Across the entries below, work out how many lines contain "blue". Please give the number only.

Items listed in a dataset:
────────────────

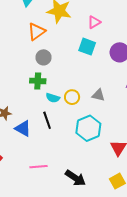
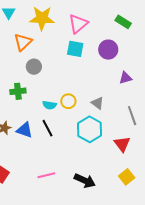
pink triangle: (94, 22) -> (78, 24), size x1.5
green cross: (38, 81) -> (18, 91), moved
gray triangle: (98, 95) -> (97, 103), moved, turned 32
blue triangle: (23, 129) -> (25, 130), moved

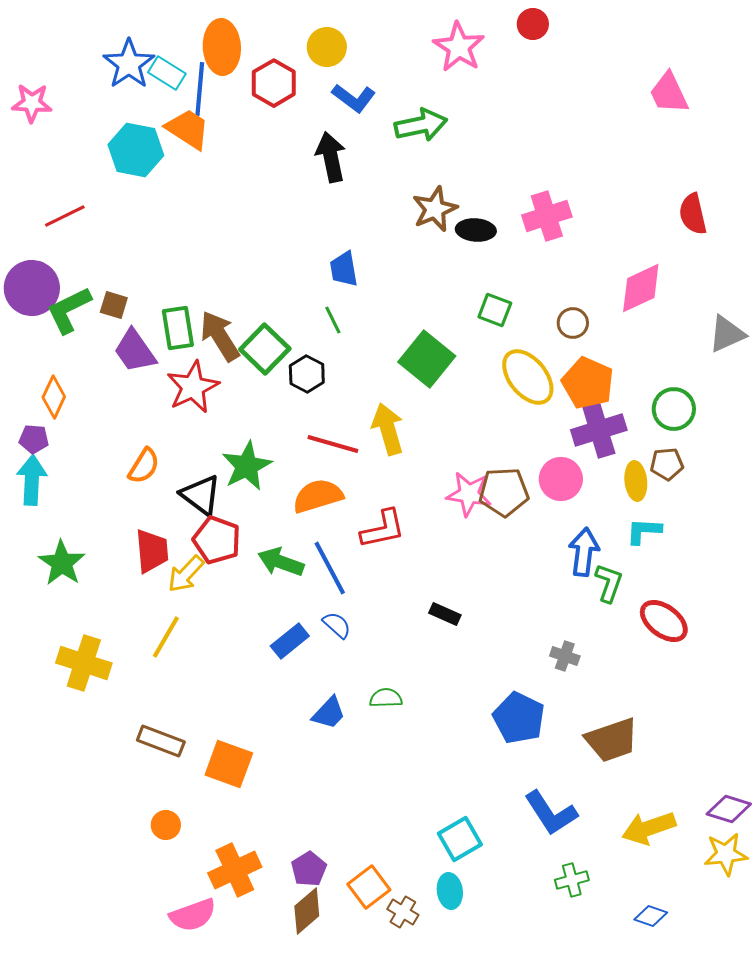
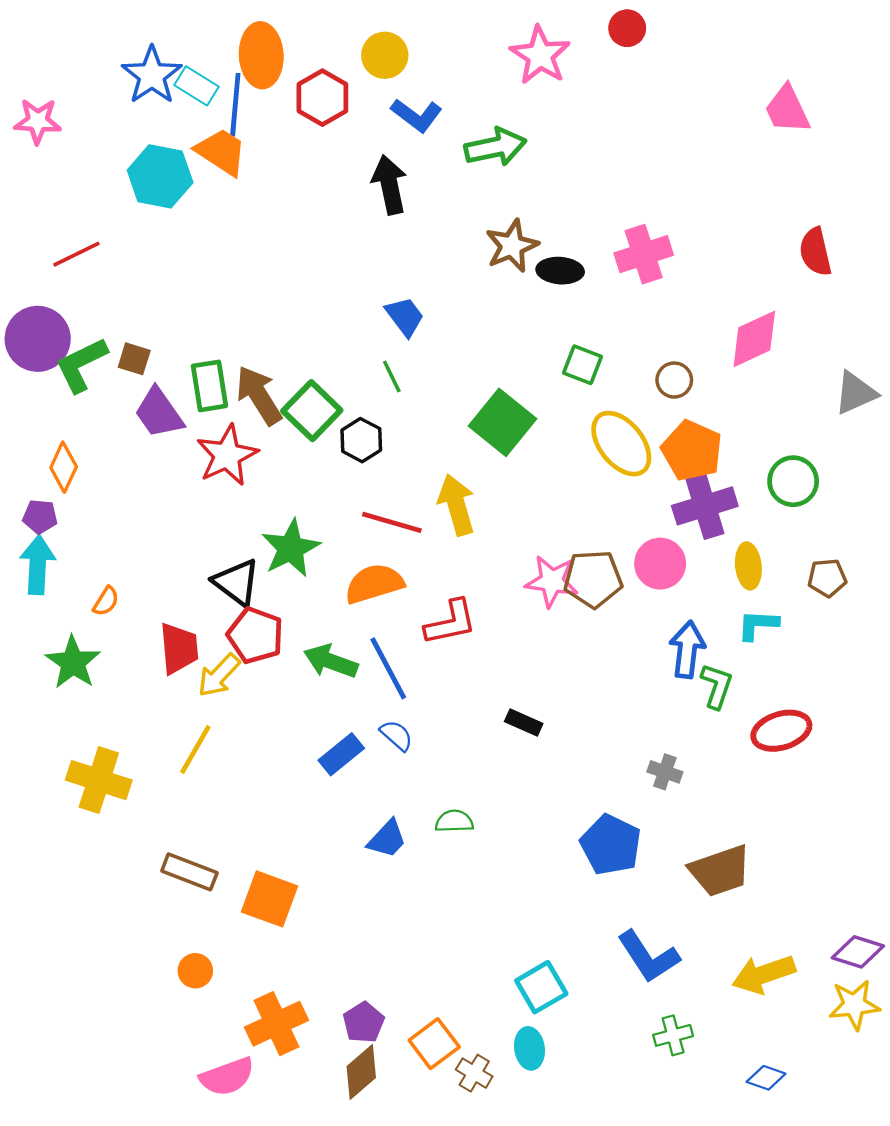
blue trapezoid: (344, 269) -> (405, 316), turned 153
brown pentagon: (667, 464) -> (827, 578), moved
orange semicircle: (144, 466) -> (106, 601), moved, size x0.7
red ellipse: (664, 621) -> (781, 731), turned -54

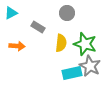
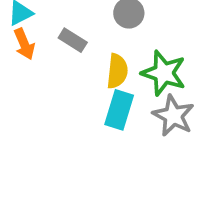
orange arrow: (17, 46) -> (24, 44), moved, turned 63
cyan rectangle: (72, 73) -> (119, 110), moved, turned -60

────────────────

▸ **Task answer**: 2